§ Given records:

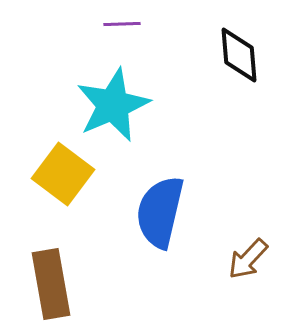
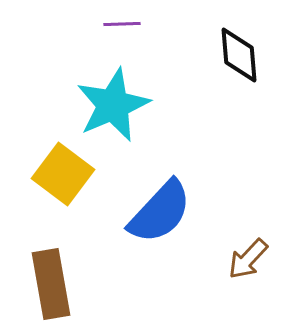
blue semicircle: rotated 150 degrees counterclockwise
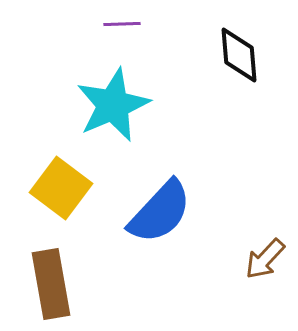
yellow square: moved 2 px left, 14 px down
brown arrow: moved 17 px right
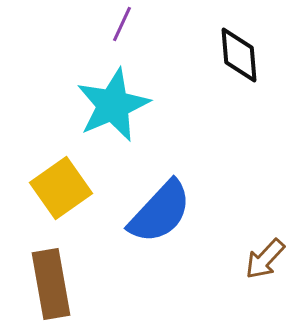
purple line: rotated 63 degrees counterclockwise
yellow square: rotated 18 degrees clockwise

§ Exercise objective: Count the lines of the items above that contain the word "square". Reply with the number alone.

§ Exercise answer: 2